[MATERIAL FOR THIS EXERCISE Boundary: Start]
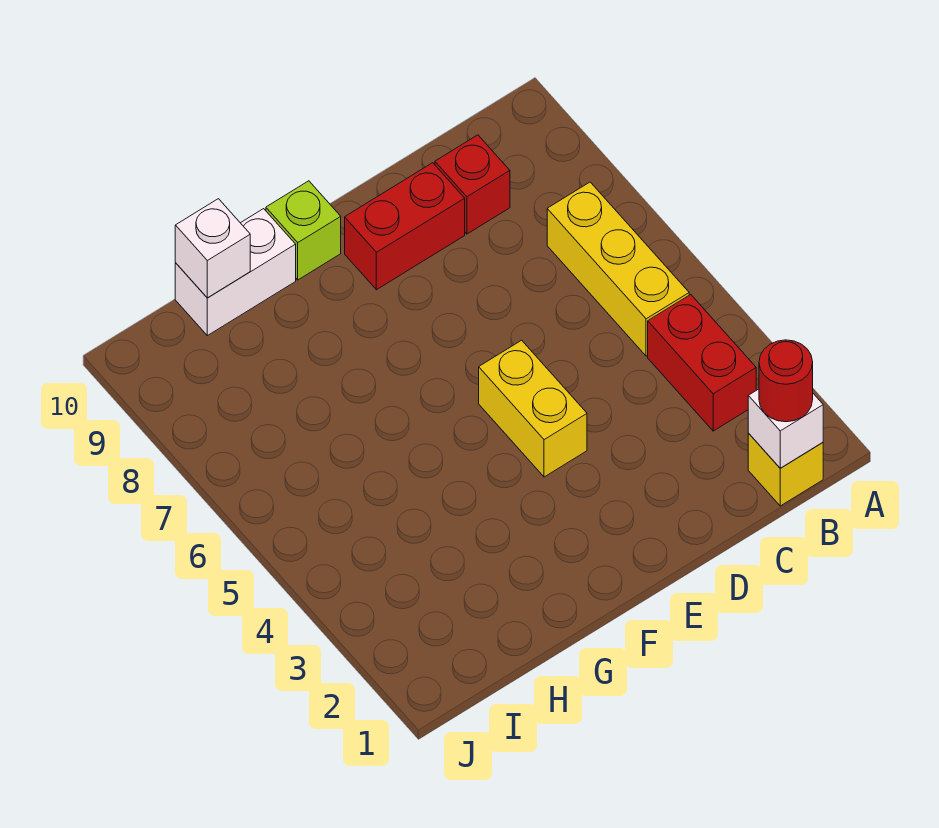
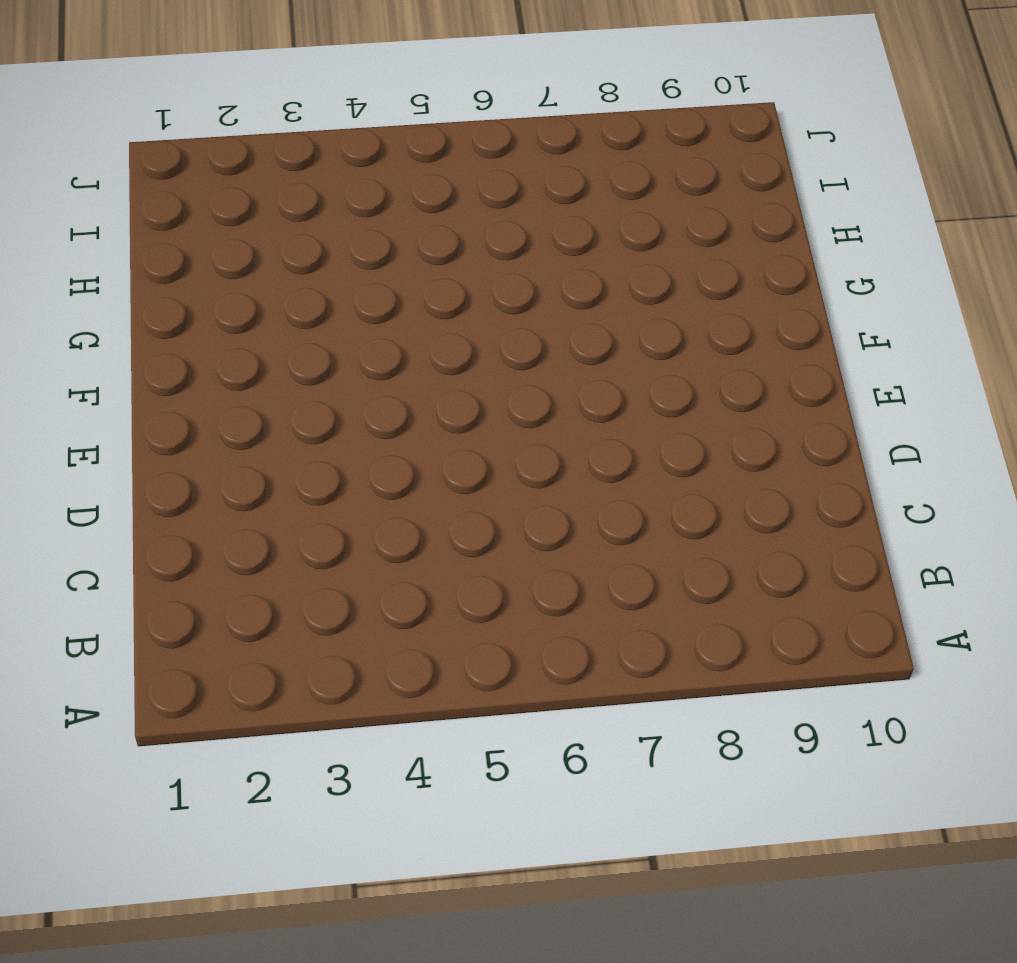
none -> yellow brick B1 level 1
none -> red brick B3:B4 level 1

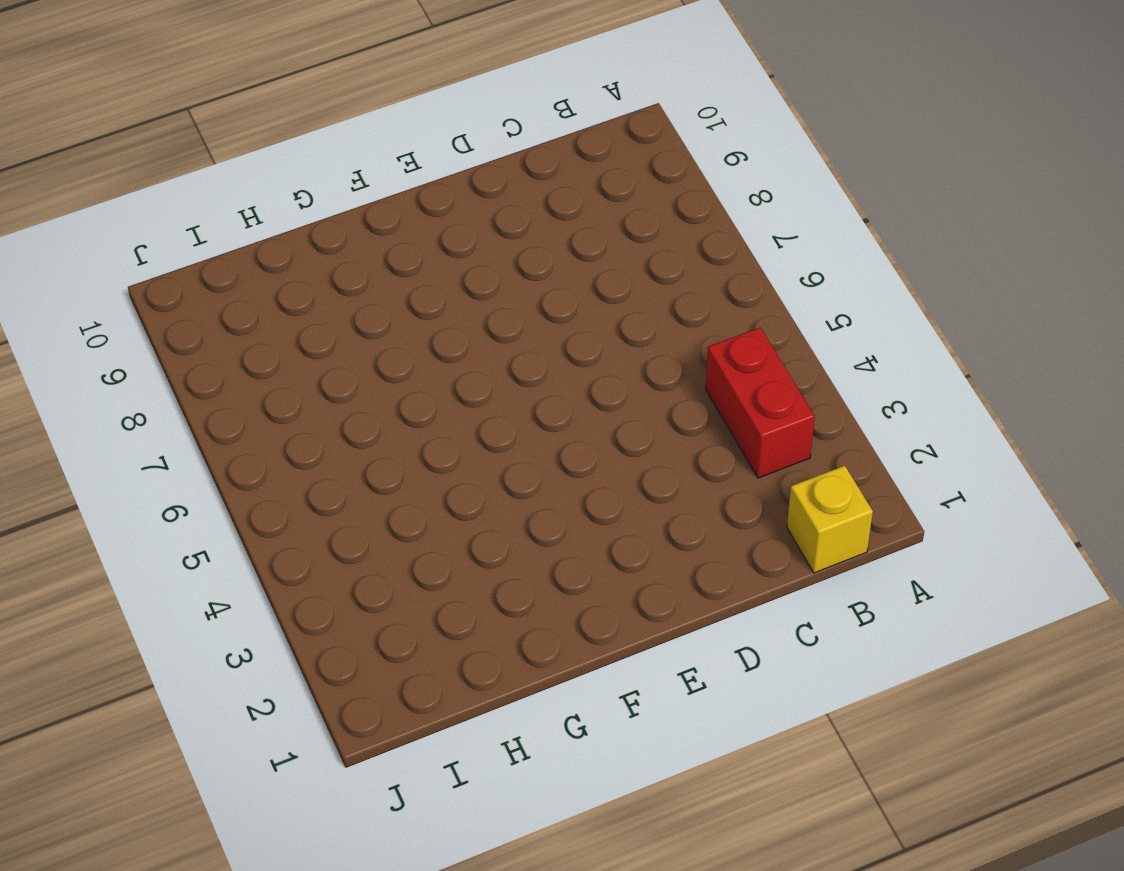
none -> yellow brick B5:B7 level 1
none -> red brick C9 level 1

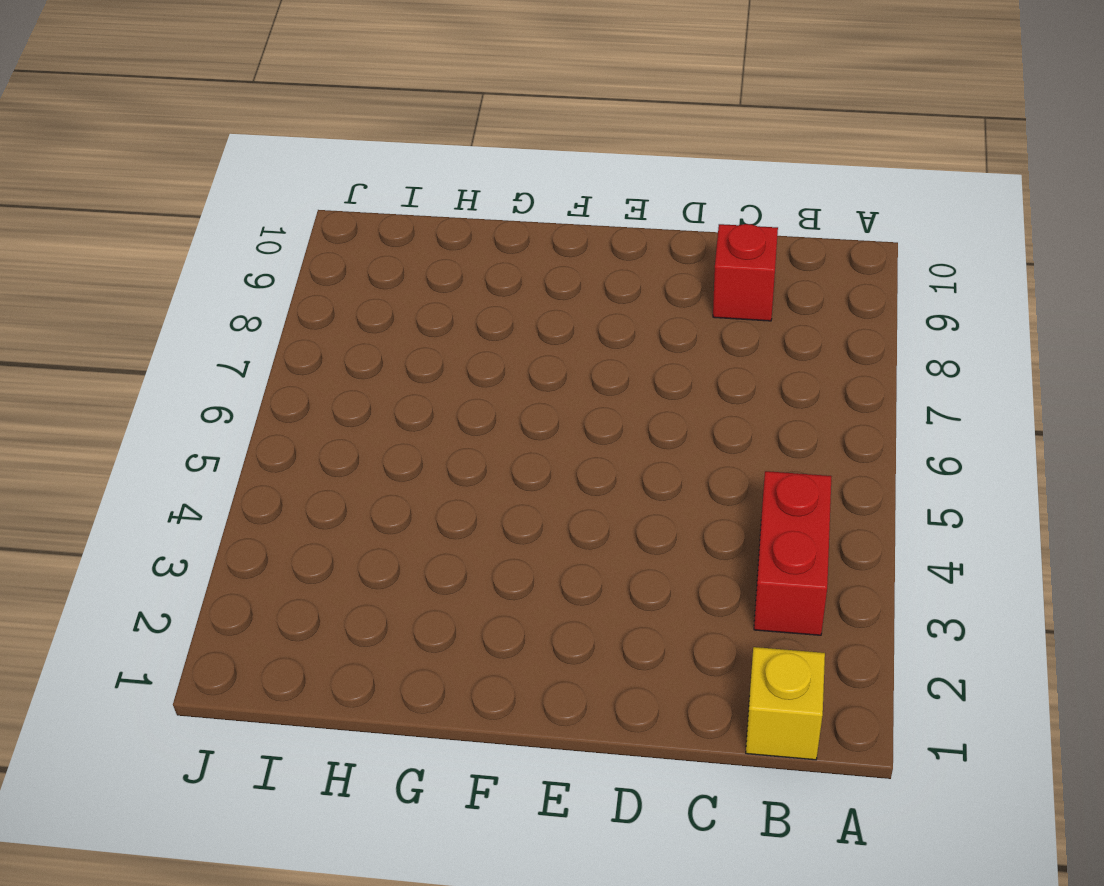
none -> yellow brick B5:B7 level 1
none -> red brick D9:E9 level 1

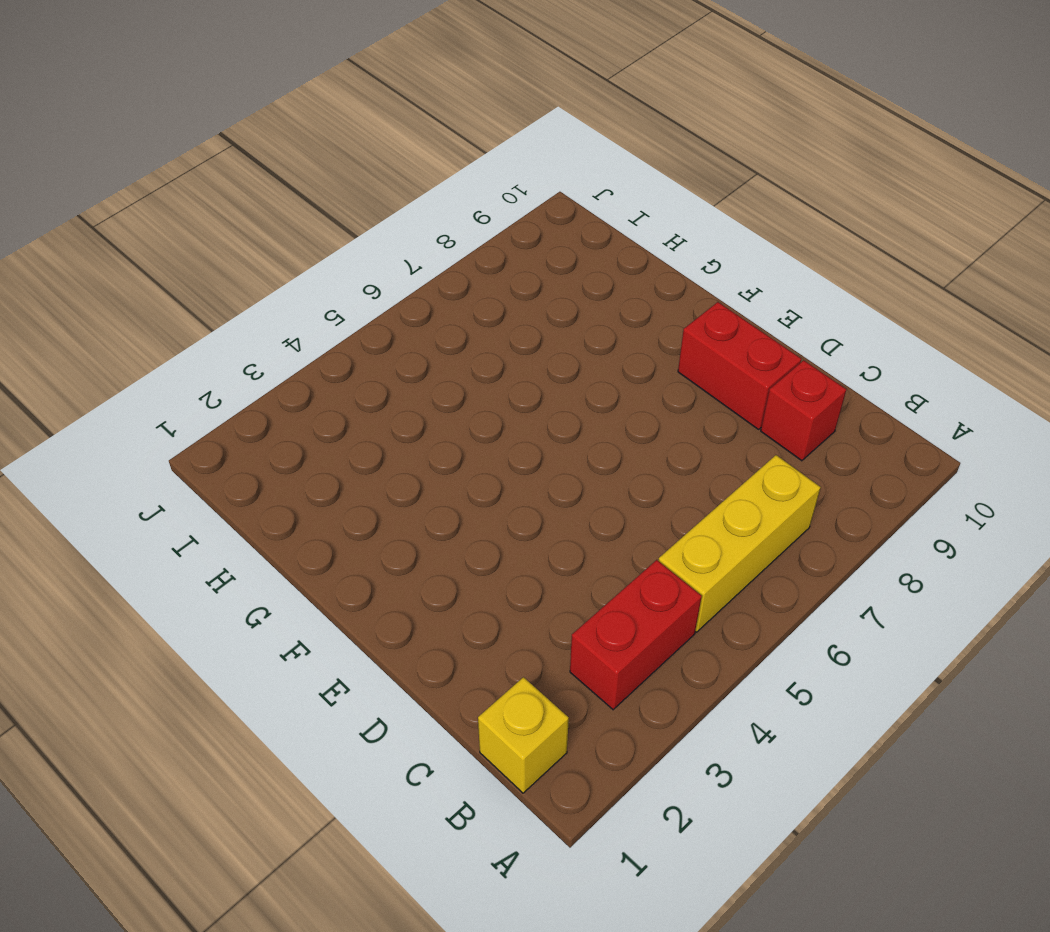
none -> yellow brick E4:E5 level 1
none -> lime brick F10 level 1

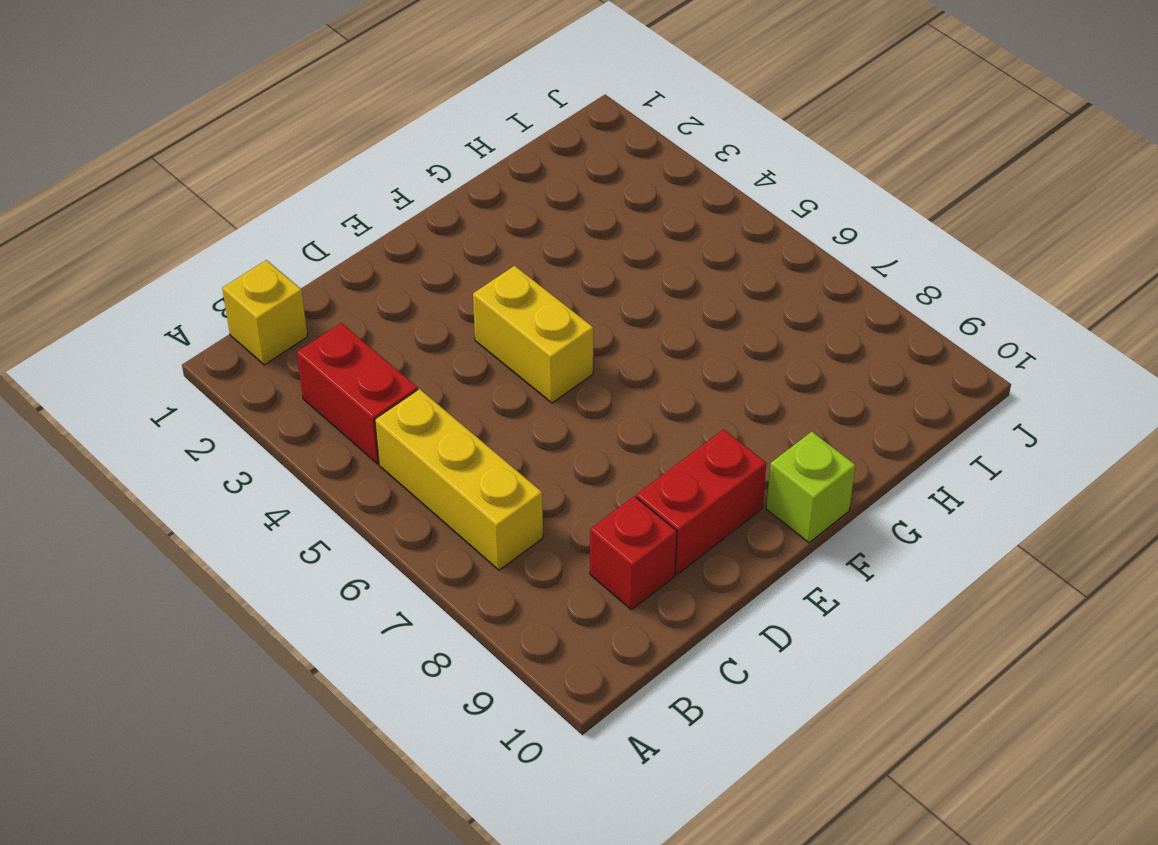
none -> white brick G10:H10 level 1
none -> white brick B1 level 2

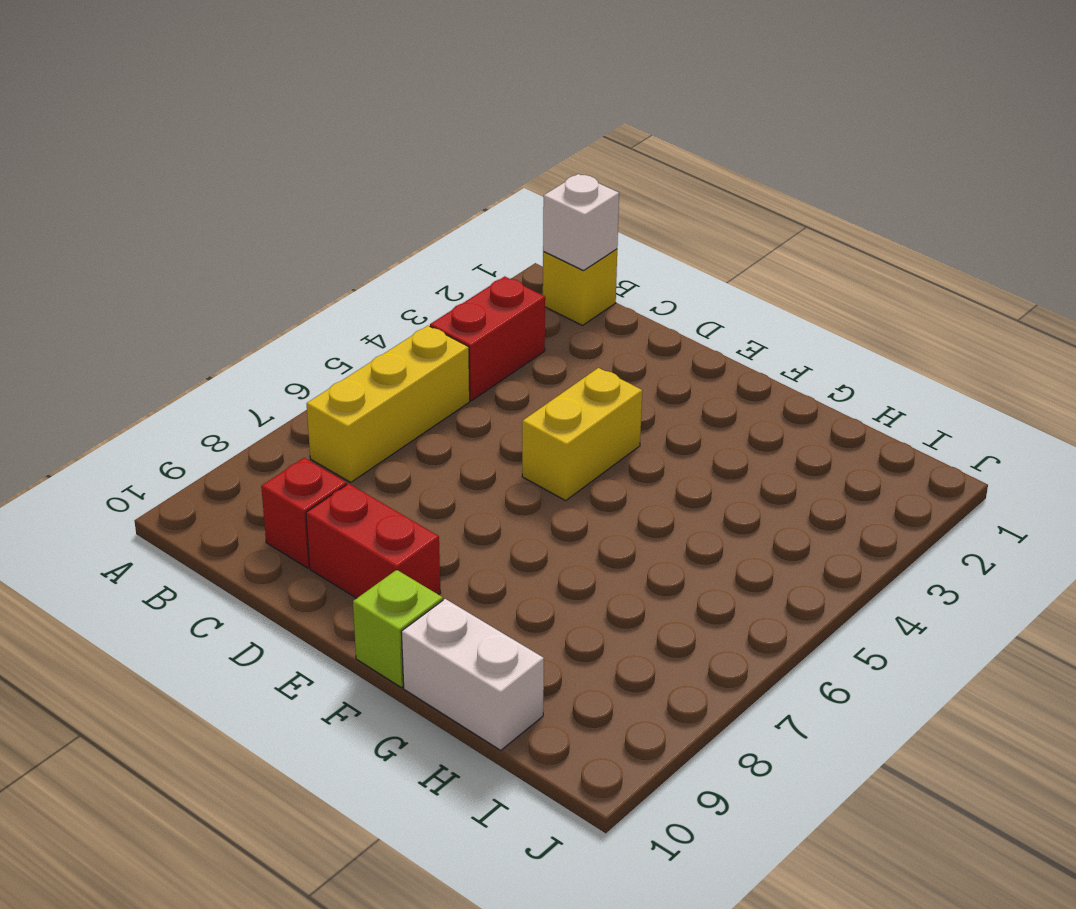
none -> white brick H10 level 2
none -> red round brick B1 level 3

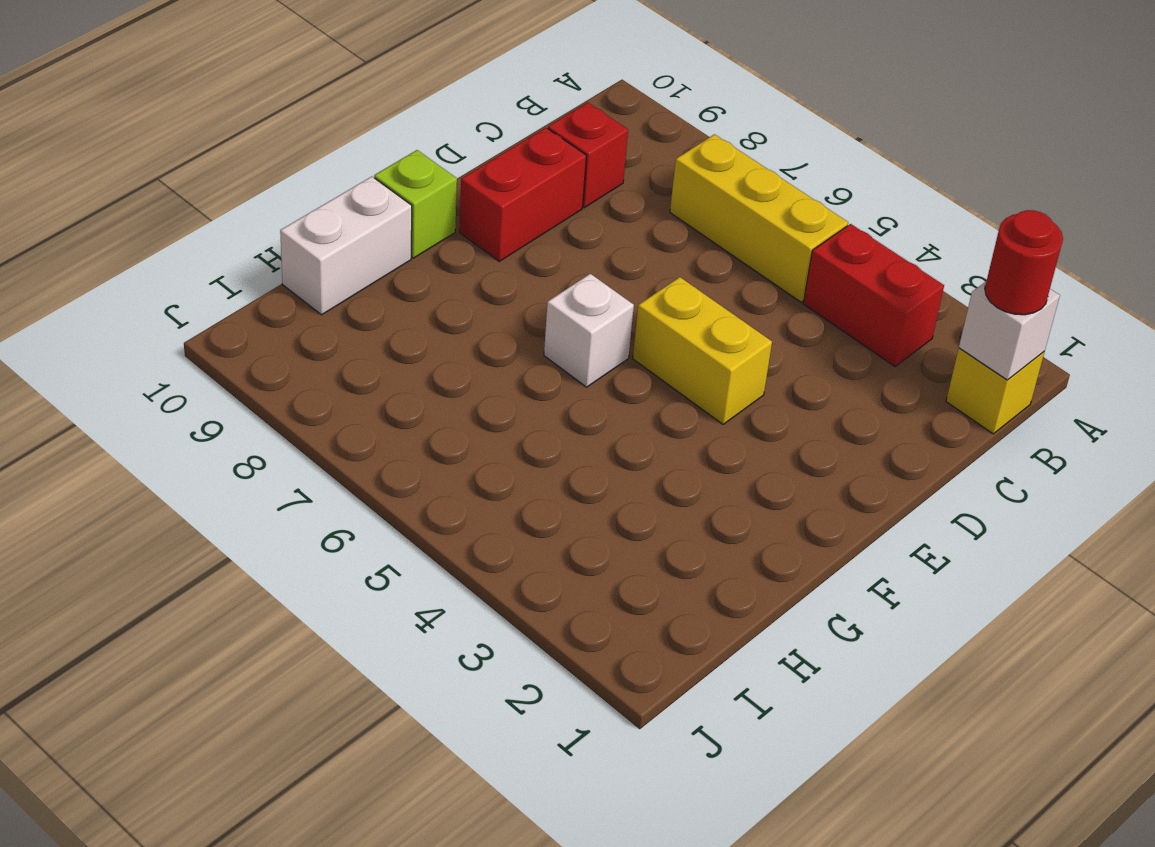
white brick F6 level 1 -> white brick H10 level 2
[MATERIAL FOR THIS EXERCISE Boundary: End]
*DESCRIPTION OF THE TASK*. Quote the data above in full and without alteration; skip the pictures.

*WRITTEN ANSWER*.
none -> yellow brick B1 level 1
none -> red brick B3:B4 level 1

none -> yellow brick B5:B7 level 1
none -> red brick C9 level 1

none -> yellow brick B5:B7 level 1
none -> red brick D9:E9 level 1

none -> yellow brick E4:E5 level 1
none -> lime brick F10 level 1

none -> white brick G10:H10 level 1
none -> white brick B1 level 2

none -> white brick H10 level 2
none -> red round brick B1 level 3

white brick F6 level 1 -> white brick H10 level 2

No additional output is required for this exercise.